Task item: A complete answer includes every line below with the word "notebook".

Dataset entries:
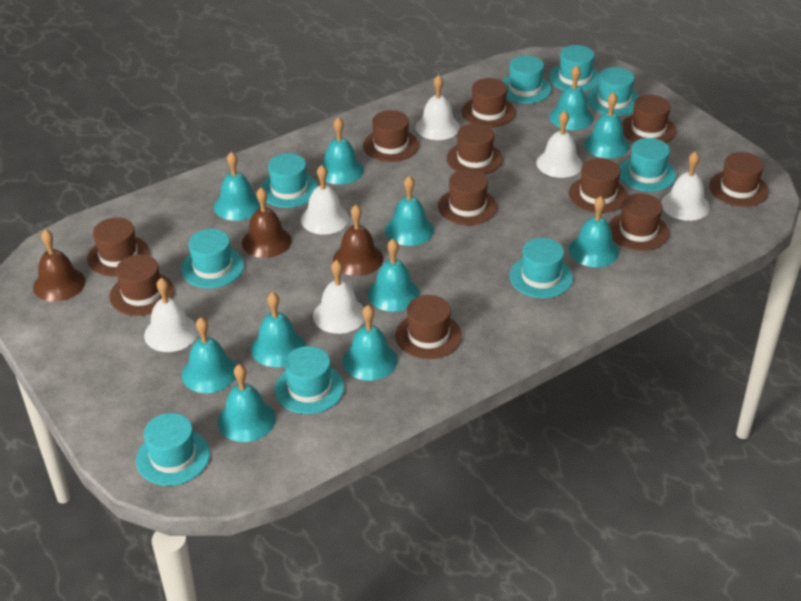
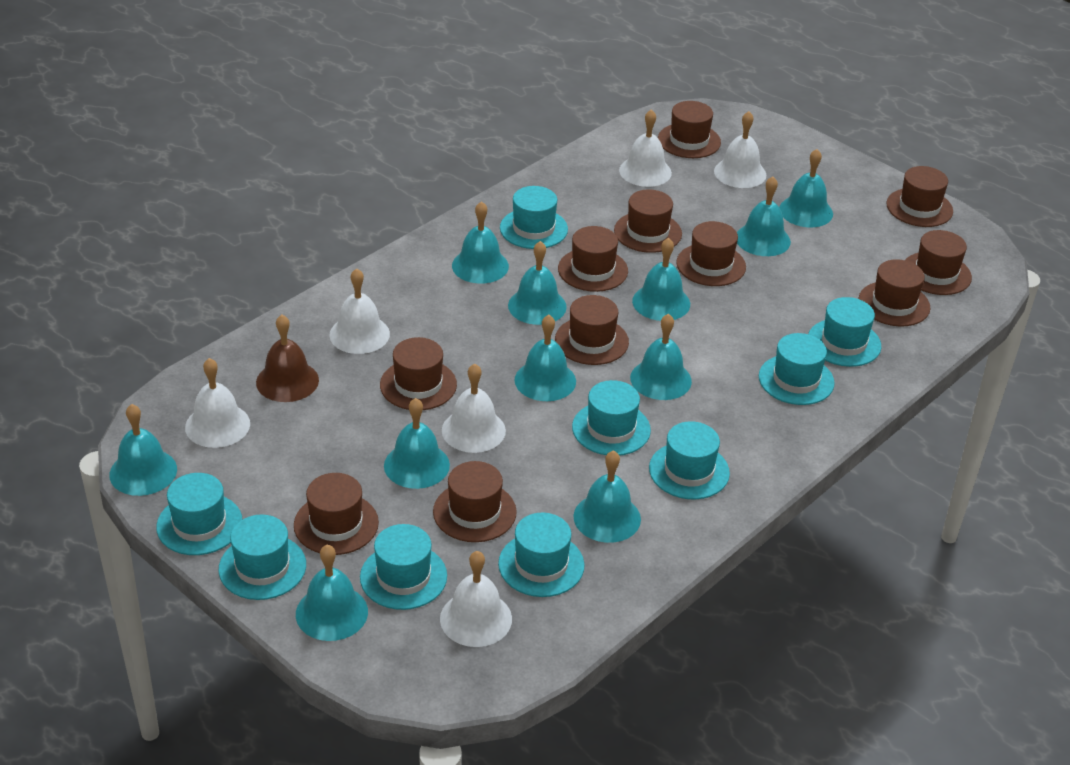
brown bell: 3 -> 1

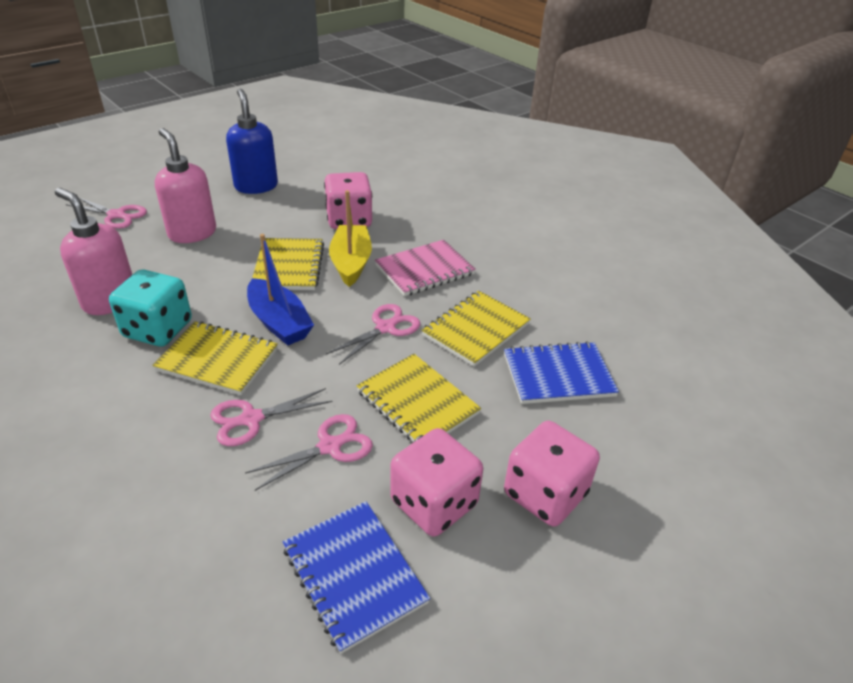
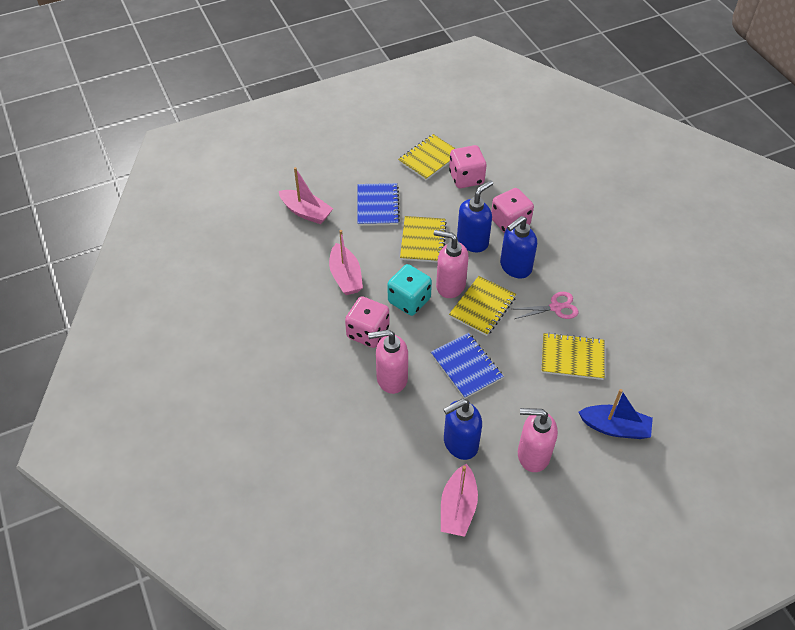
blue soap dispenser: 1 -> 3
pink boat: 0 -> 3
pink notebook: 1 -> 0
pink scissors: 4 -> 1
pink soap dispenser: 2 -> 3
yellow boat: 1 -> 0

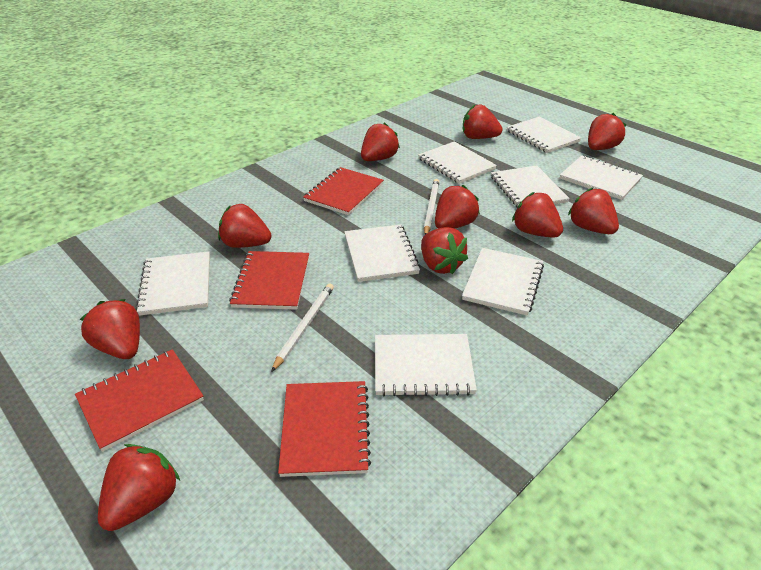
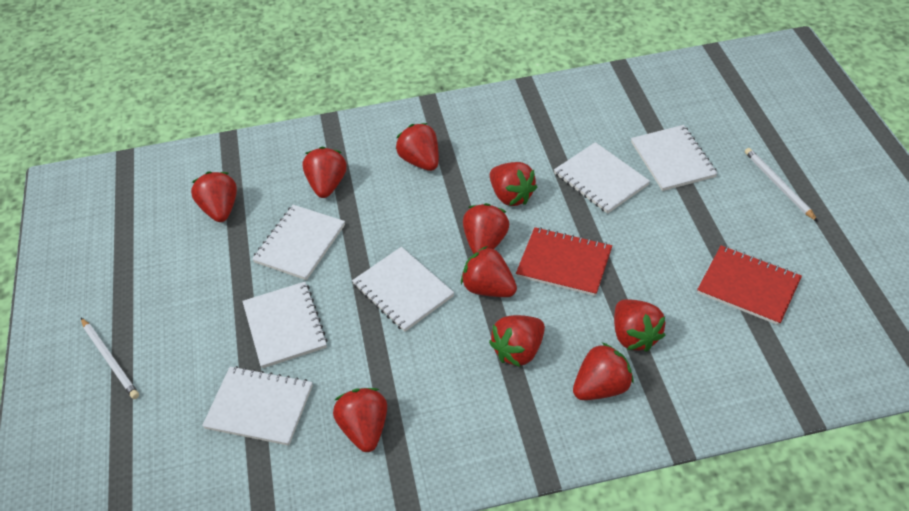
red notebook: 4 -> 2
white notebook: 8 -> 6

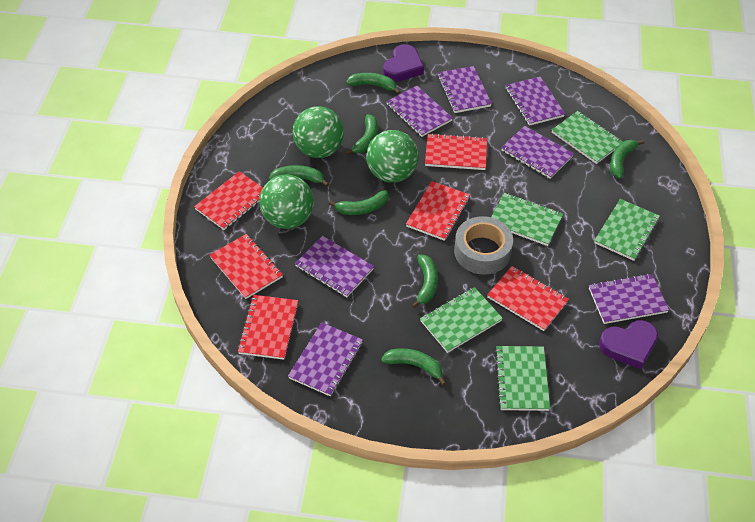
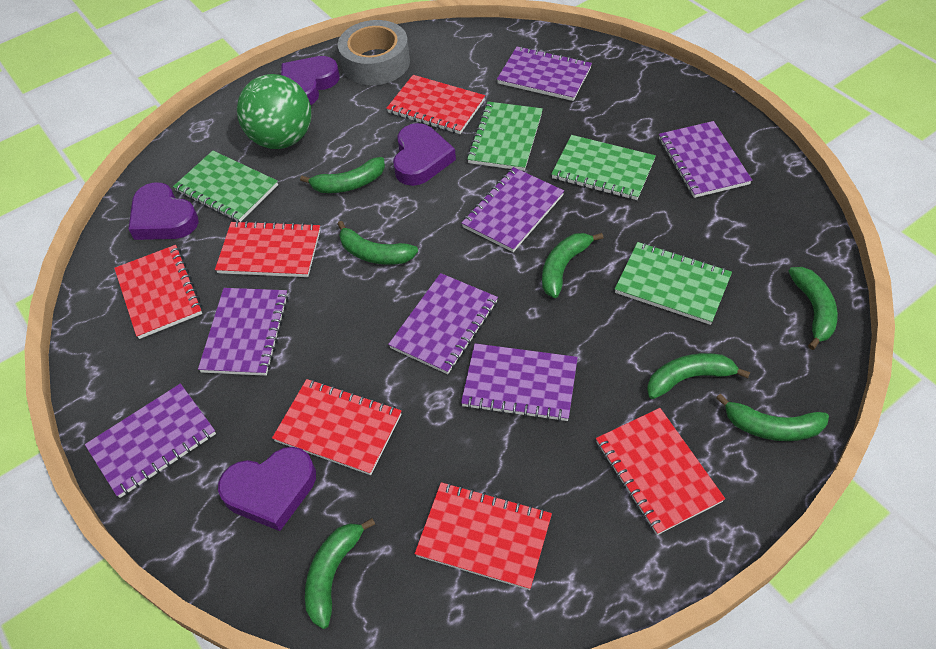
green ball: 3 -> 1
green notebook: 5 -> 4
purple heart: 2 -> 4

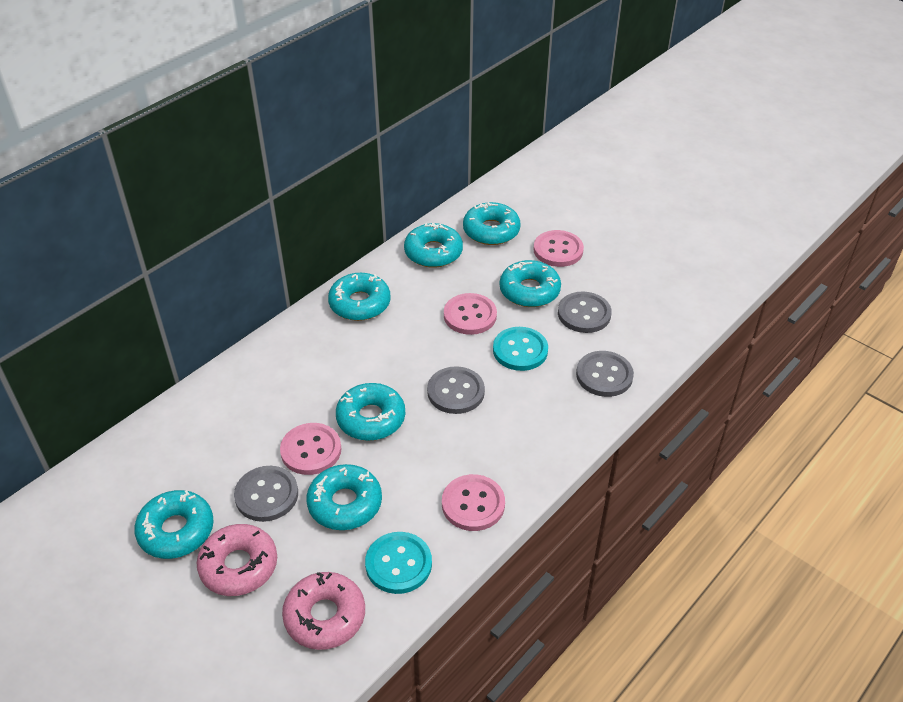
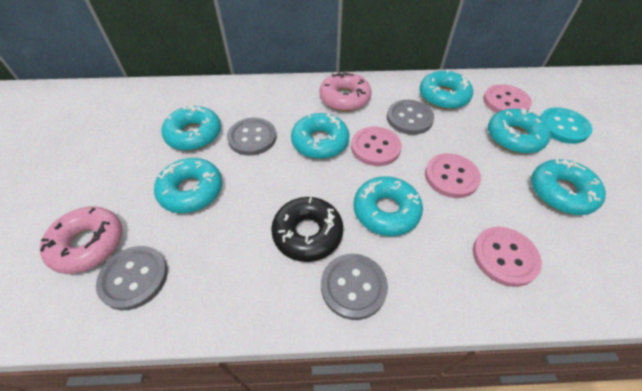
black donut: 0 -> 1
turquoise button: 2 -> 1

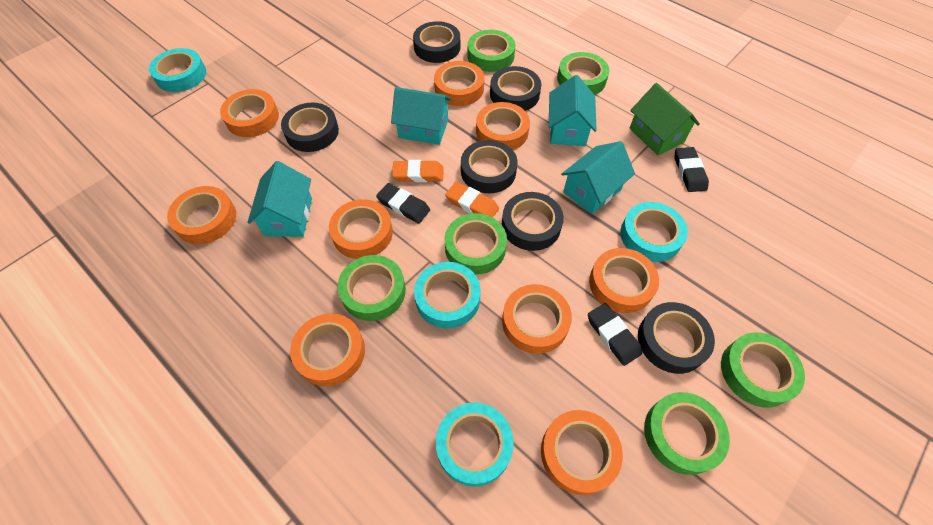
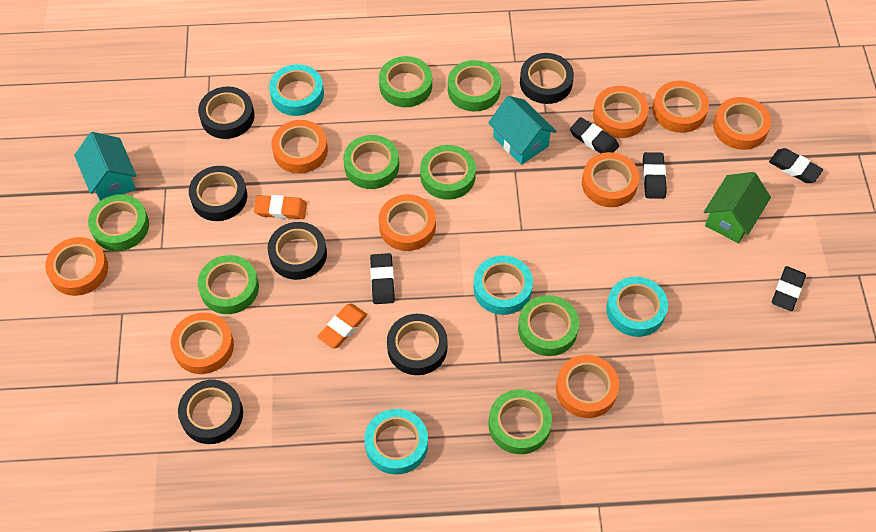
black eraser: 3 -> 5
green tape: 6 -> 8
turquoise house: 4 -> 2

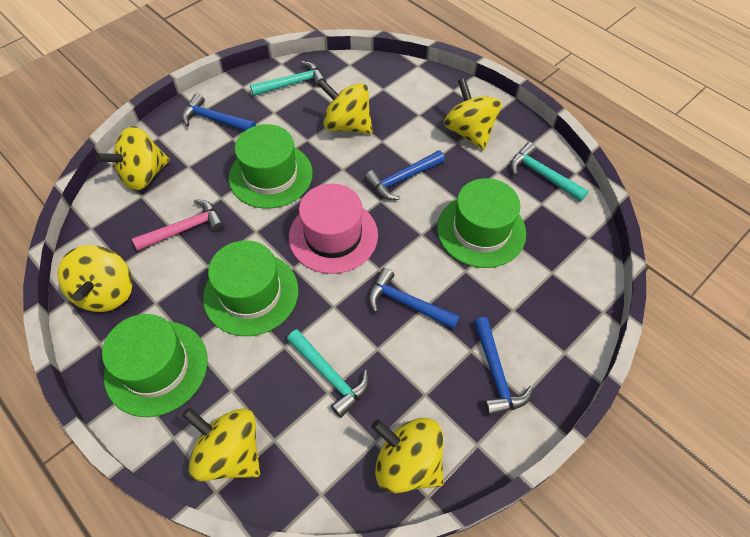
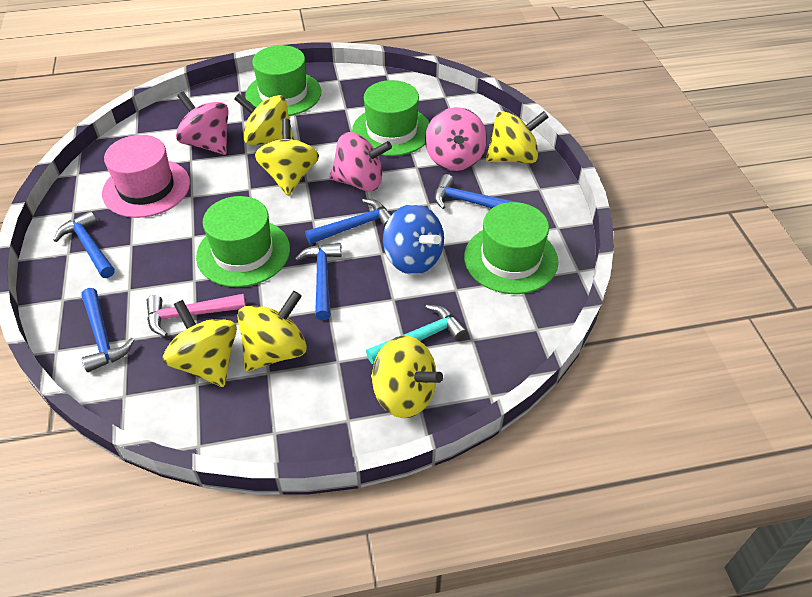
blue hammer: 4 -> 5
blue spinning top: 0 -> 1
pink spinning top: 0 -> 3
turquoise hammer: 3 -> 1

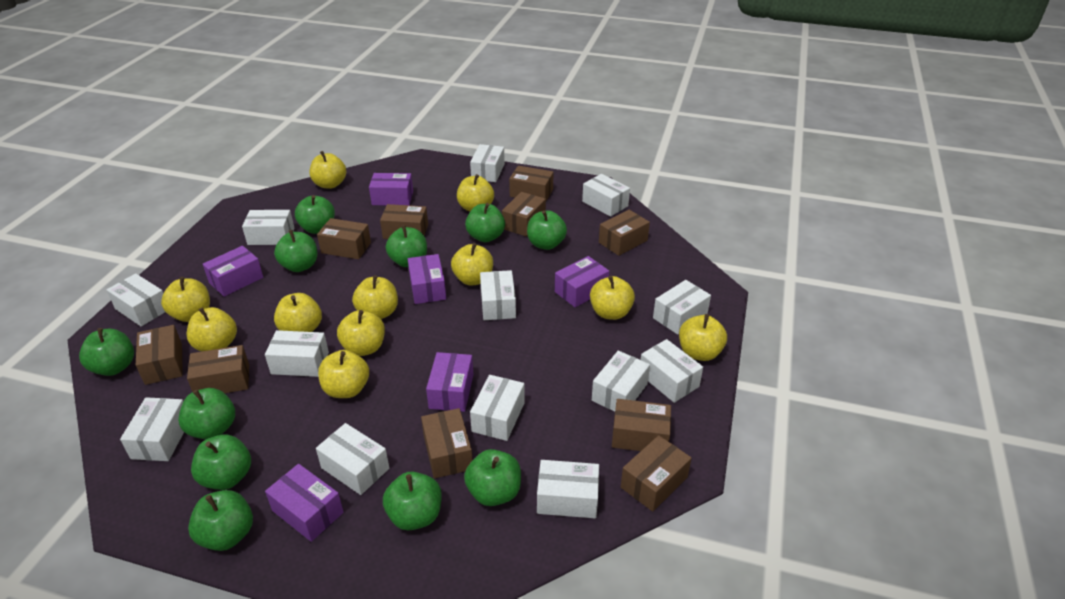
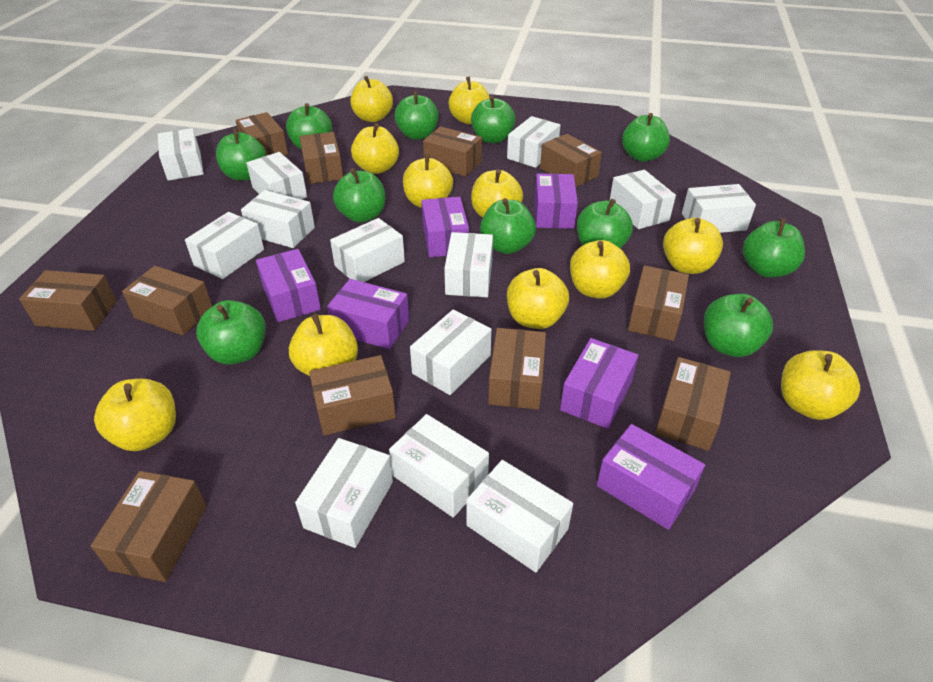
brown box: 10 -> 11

Solution for this problem:
pink notebook: 1 -> 0
red notebook: 4 -> 2
white notebook: 8 -> 6
green notebook: 5 -> 4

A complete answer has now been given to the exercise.